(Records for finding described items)
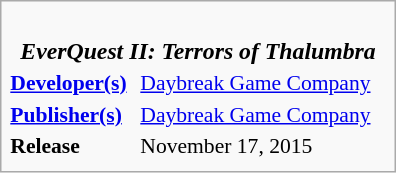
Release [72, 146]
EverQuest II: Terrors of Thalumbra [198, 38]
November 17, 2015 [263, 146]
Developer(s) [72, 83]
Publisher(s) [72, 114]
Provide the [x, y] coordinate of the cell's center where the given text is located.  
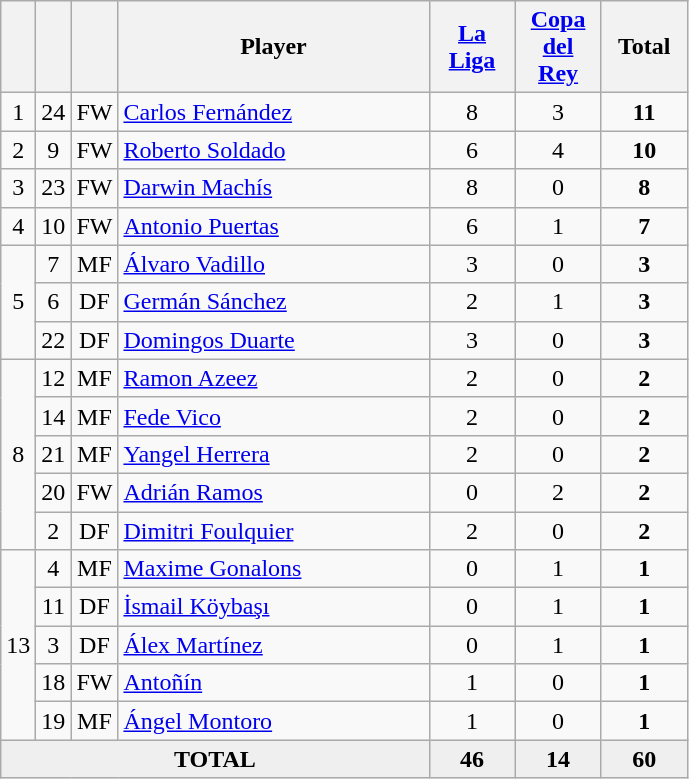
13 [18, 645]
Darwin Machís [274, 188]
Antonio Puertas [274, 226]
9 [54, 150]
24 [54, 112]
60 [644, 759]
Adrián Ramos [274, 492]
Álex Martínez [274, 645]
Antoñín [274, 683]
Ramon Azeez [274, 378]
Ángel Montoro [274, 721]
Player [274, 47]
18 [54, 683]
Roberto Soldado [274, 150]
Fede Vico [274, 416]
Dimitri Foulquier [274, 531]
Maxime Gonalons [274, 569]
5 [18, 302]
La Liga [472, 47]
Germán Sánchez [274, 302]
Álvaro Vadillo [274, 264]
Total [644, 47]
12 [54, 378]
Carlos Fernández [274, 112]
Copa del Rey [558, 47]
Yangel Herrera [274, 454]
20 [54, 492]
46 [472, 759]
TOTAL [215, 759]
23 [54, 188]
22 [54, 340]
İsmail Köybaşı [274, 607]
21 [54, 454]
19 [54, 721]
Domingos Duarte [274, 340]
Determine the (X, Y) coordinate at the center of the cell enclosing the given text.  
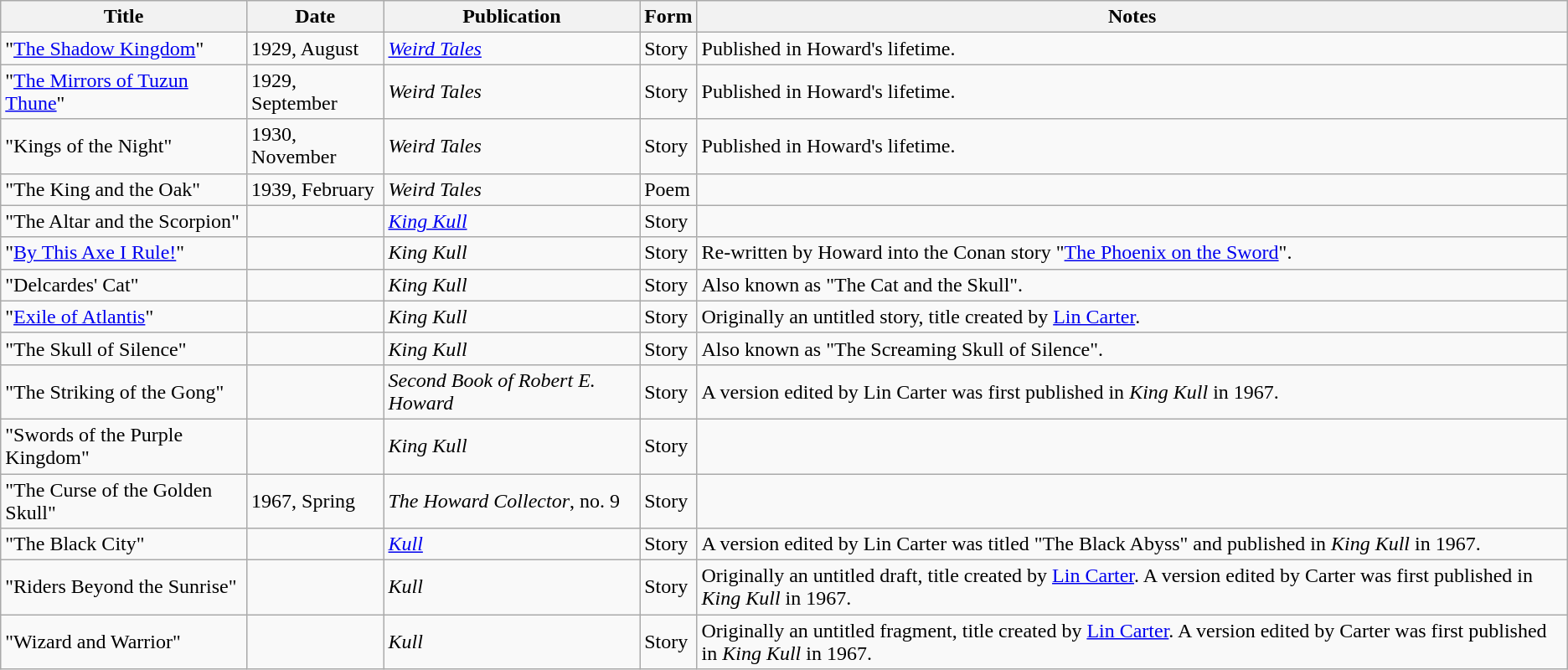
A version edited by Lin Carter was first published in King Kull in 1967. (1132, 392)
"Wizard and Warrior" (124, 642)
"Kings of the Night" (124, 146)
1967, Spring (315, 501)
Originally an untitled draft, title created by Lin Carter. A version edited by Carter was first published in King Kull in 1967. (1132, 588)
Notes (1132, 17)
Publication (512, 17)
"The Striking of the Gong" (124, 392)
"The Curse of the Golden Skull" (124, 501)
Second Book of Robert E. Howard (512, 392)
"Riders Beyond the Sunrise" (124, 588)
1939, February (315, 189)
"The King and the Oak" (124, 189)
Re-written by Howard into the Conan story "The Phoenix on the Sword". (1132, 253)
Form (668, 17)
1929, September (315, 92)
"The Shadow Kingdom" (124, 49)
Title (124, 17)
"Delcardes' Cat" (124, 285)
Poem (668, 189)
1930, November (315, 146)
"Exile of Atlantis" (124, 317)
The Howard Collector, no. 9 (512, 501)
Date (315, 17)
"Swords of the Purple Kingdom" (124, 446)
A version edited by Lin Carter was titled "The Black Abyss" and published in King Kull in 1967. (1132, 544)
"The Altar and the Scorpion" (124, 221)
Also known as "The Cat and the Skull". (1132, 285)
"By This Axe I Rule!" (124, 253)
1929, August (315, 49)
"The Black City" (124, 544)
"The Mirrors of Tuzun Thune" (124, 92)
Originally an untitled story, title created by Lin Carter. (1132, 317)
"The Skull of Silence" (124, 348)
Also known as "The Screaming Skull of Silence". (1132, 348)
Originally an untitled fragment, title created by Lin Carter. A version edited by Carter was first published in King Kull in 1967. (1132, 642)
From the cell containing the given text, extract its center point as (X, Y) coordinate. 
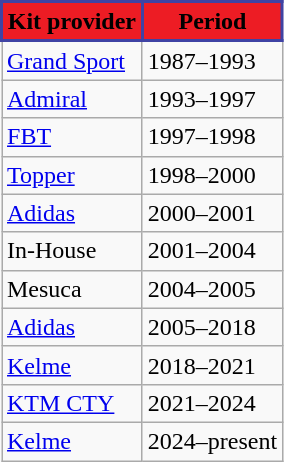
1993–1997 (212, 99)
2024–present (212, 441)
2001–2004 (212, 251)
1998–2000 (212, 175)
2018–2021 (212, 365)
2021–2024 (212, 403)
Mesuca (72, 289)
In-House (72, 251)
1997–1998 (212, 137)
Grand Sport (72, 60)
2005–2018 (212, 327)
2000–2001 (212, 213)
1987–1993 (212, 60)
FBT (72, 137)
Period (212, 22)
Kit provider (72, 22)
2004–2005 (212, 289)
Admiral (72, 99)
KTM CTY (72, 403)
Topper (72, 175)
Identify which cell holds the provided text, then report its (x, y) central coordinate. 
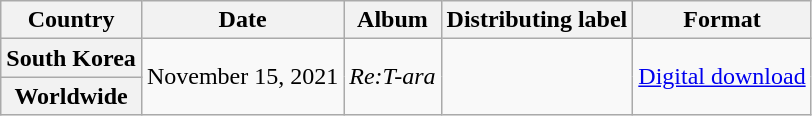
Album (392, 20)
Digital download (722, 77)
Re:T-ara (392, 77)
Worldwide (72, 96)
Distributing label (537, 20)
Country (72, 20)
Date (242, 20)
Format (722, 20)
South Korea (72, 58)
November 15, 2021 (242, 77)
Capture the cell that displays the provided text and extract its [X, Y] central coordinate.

--

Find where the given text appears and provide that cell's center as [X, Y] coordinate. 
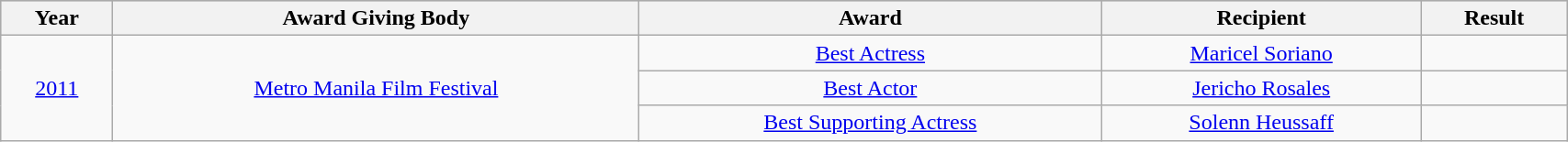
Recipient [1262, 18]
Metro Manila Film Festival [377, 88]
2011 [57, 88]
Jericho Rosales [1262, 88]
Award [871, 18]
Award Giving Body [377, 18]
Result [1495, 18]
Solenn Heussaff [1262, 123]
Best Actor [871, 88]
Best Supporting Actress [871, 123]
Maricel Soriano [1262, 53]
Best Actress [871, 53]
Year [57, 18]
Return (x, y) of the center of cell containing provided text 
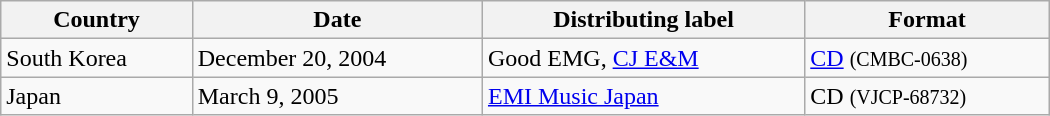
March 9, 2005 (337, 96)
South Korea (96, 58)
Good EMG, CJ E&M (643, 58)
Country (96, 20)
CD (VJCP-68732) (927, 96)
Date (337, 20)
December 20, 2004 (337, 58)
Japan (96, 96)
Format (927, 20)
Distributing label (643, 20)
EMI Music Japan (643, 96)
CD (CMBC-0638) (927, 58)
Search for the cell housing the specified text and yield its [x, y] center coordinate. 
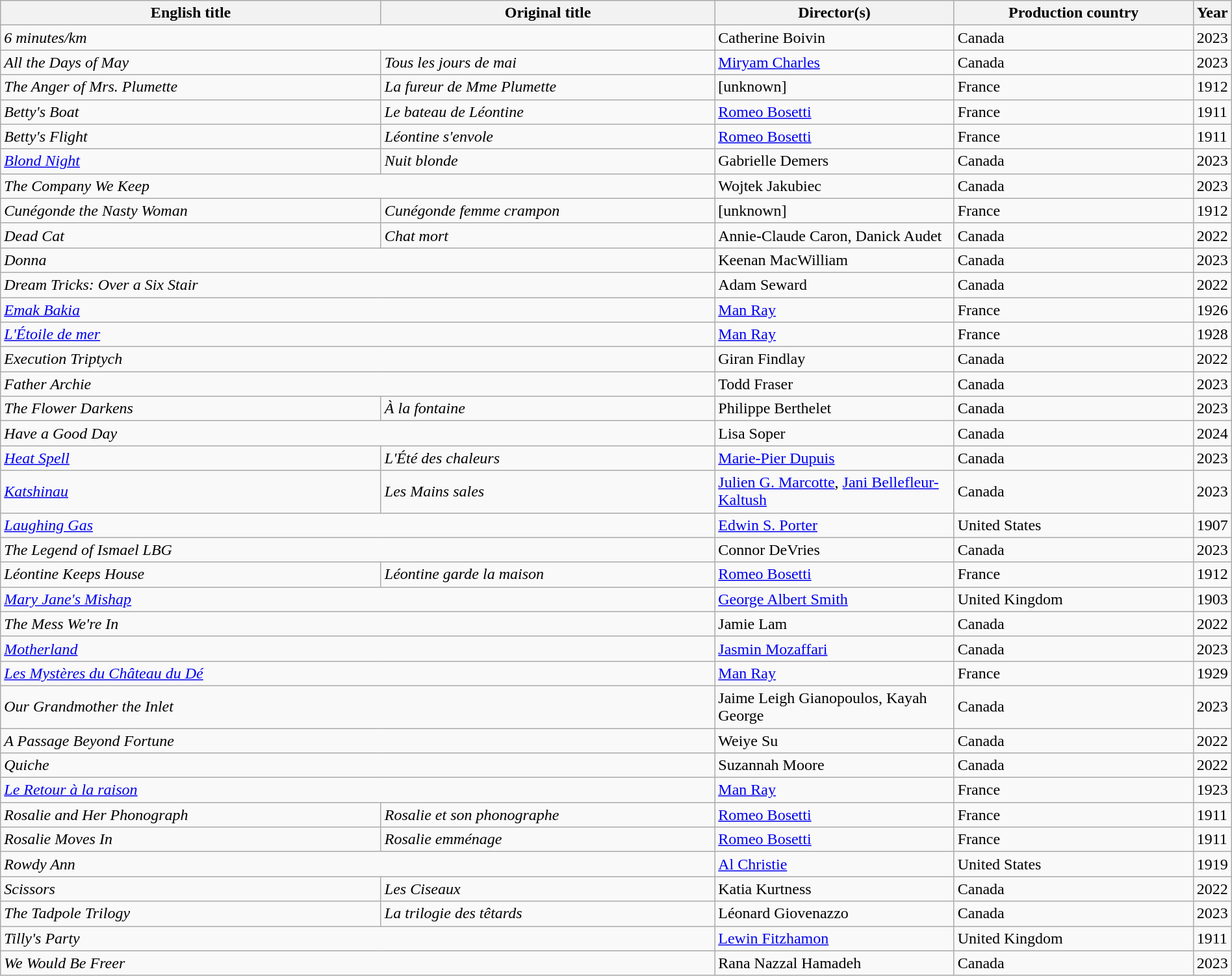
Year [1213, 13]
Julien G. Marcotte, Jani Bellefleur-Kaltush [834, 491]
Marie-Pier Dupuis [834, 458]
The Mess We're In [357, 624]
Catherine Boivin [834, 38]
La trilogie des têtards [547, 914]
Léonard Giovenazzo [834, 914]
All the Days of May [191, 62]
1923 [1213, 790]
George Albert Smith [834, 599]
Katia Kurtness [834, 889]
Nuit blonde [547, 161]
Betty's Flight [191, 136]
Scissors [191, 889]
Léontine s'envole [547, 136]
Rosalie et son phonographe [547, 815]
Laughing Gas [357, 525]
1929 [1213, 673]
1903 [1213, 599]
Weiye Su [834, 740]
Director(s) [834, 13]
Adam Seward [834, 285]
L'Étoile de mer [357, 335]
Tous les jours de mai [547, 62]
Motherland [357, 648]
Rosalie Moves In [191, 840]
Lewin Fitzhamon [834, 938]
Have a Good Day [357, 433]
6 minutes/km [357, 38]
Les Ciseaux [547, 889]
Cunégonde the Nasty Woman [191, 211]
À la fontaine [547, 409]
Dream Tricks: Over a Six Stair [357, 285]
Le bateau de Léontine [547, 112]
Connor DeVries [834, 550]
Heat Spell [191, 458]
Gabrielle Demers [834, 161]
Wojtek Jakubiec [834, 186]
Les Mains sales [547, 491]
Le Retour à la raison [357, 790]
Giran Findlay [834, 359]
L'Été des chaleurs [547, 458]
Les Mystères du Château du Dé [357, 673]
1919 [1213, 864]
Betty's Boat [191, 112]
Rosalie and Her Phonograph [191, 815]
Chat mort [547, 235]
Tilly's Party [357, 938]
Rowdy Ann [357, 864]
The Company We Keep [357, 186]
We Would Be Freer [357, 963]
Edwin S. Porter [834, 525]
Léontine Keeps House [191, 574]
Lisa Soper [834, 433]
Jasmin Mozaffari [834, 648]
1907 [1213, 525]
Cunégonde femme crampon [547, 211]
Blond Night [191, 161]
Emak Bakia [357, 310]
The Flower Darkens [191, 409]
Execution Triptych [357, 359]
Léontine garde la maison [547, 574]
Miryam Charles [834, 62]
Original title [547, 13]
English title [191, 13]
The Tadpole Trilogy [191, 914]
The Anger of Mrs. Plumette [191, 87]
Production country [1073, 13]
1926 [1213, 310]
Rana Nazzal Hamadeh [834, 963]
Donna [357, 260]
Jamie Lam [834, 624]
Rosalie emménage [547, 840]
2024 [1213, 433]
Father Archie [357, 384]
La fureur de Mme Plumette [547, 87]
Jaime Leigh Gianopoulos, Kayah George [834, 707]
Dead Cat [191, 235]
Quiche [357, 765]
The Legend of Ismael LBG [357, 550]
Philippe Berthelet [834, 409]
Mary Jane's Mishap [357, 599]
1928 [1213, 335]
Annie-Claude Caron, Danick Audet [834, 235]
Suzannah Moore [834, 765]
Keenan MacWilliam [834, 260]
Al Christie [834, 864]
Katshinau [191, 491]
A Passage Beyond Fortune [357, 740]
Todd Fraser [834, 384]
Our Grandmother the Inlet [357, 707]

--

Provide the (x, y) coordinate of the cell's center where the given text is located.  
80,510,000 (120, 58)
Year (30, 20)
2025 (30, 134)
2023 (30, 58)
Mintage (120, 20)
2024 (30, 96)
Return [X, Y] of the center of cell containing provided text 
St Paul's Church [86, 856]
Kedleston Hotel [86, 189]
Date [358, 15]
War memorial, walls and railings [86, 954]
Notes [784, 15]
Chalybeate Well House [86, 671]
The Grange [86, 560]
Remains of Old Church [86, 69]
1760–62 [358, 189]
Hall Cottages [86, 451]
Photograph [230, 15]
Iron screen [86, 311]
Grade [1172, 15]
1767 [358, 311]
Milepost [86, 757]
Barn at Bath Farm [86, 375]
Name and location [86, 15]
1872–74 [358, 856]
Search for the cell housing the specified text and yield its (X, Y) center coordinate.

● **WRITTEN REQUEST**:
Turn the lines of the entries from the one with "Release [72, 146]" up to and including the one with "Provide the [x, y]" into a numbered list, leaving out any blank lines.

● **TASK SOLUTION**:
1. Release [72, 146]
2. EverQuest II: Terrors of Thalumbra [198, 38]
3. November 17, 2015 [263, 146]
4. Developer(s) [72, 83]
5. Publisher(s) [72, 114]
6. Provide the [x, y] coordinate of the cell's center where the given text is located.  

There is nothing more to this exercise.